# ASSIGNED TASK
Leaving out all pictures, write out word for word the lines from the one containing "white brick E7" to the end of the data below.

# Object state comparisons

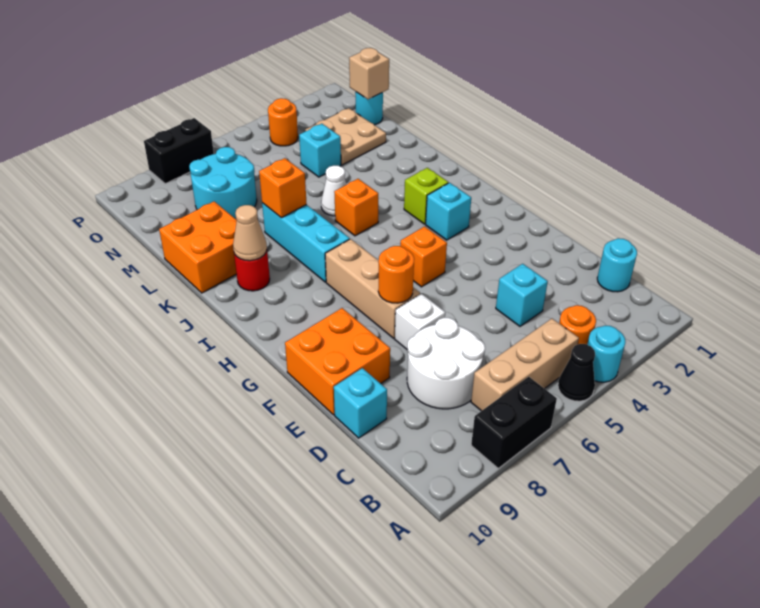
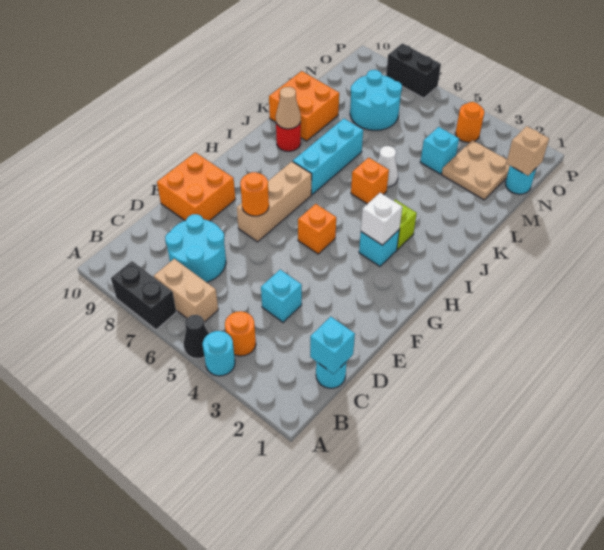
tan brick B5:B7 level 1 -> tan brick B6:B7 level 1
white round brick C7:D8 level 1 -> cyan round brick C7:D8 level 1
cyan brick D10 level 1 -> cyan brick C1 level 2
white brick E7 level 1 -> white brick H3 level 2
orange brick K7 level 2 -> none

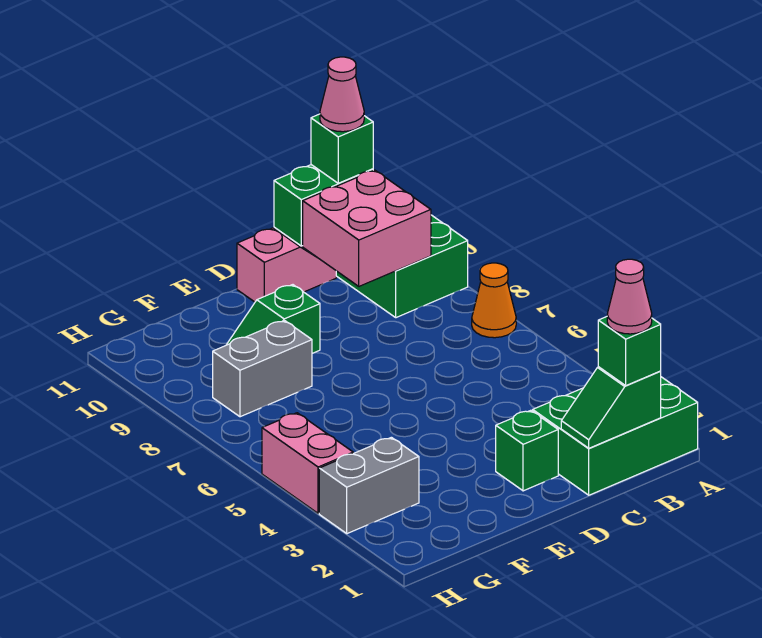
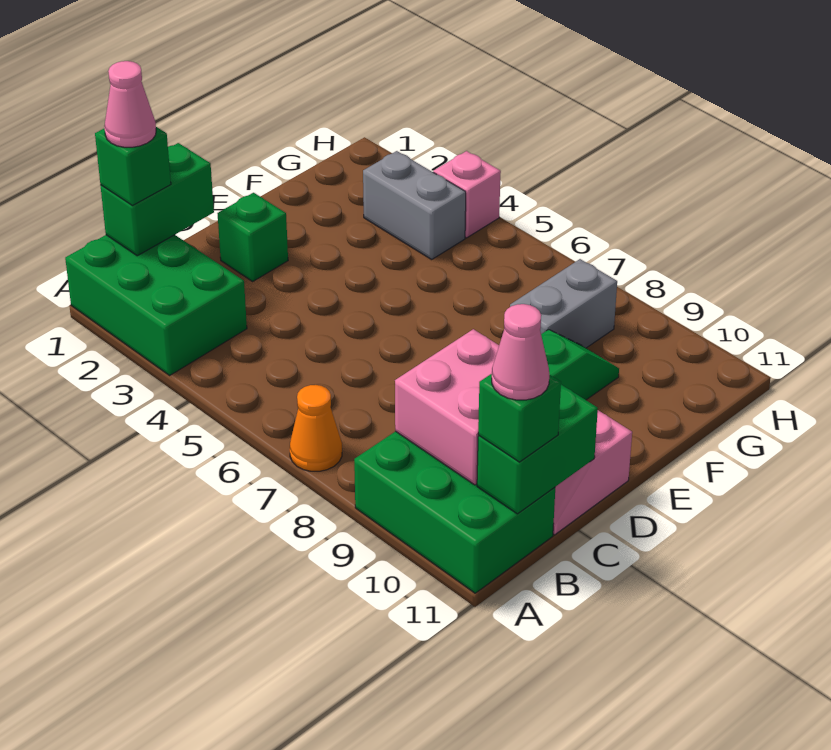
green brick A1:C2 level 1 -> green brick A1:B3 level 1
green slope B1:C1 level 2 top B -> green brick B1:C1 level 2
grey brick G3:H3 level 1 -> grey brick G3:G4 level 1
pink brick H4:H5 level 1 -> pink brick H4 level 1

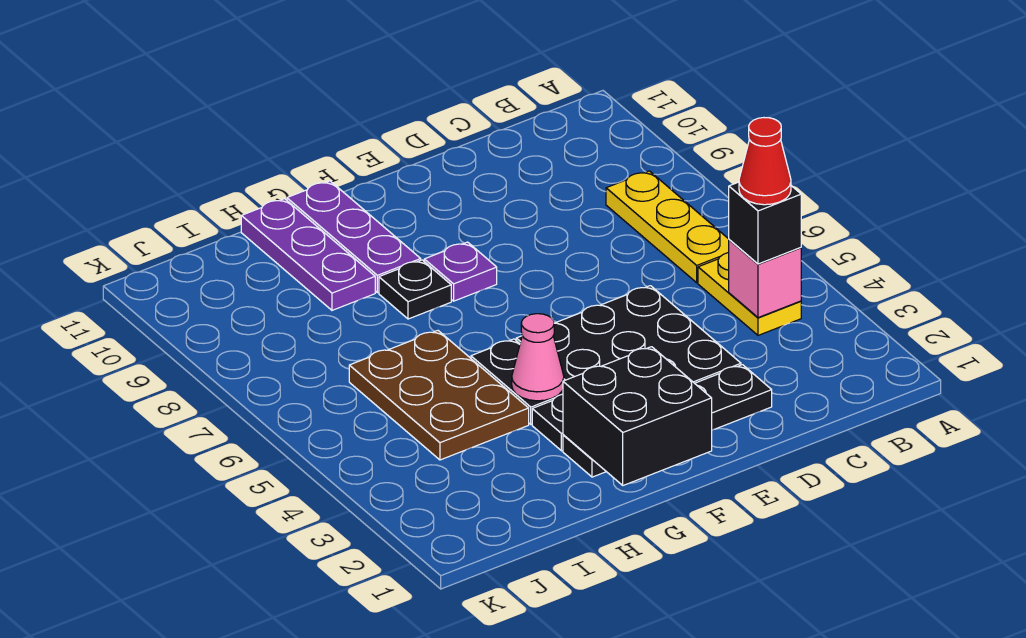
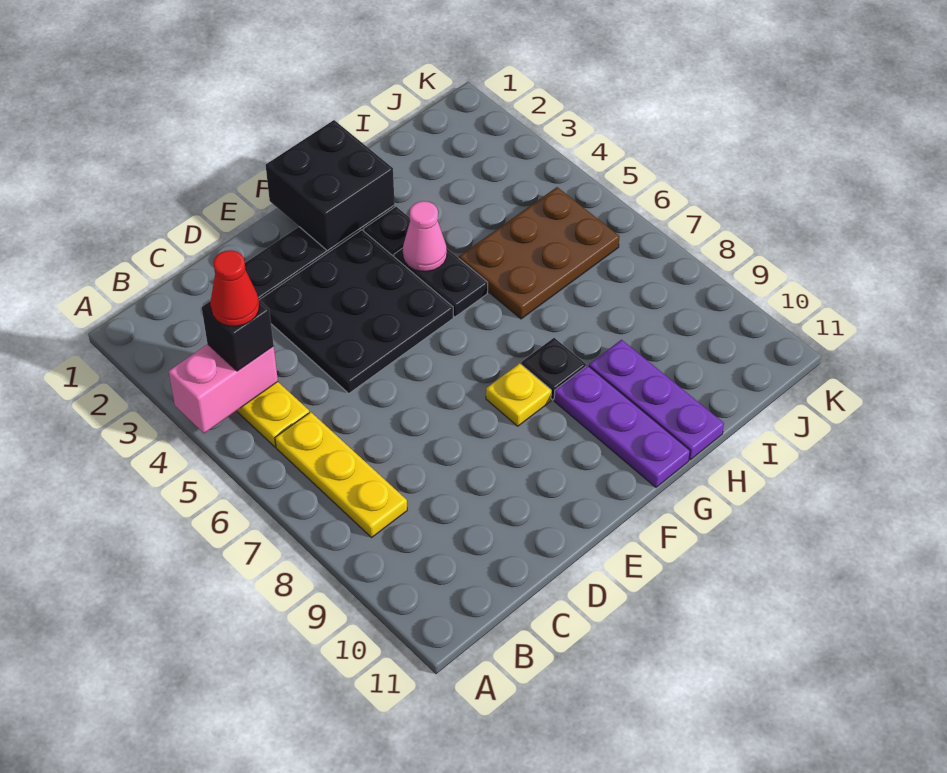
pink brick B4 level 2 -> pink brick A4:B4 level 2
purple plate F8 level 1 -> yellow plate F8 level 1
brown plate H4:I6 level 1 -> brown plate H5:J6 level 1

# EXERCISE RESPONSE
white brick E7 level 1 -> white brick H3 level 2
orange brick K7 level 2 -> none

green brick A1:C2 level 1 -> green brick A1:B3 level 1
green slope B1:C1 level 2 top B -> green brick B1:C1 level 2
grey brick G3:H3 level 1 -> grey brick G3:G4 level 1
pink brick H4:H5 level 1 -> pink brick H4 level 1

pink brick B4 level 2 -> pink brick A4:B4 level 2
purple plate F8 level 1 -> yellow plate F8 level 1
brown plate H4:I6 level 1 -> brown plate H5:J6 level 1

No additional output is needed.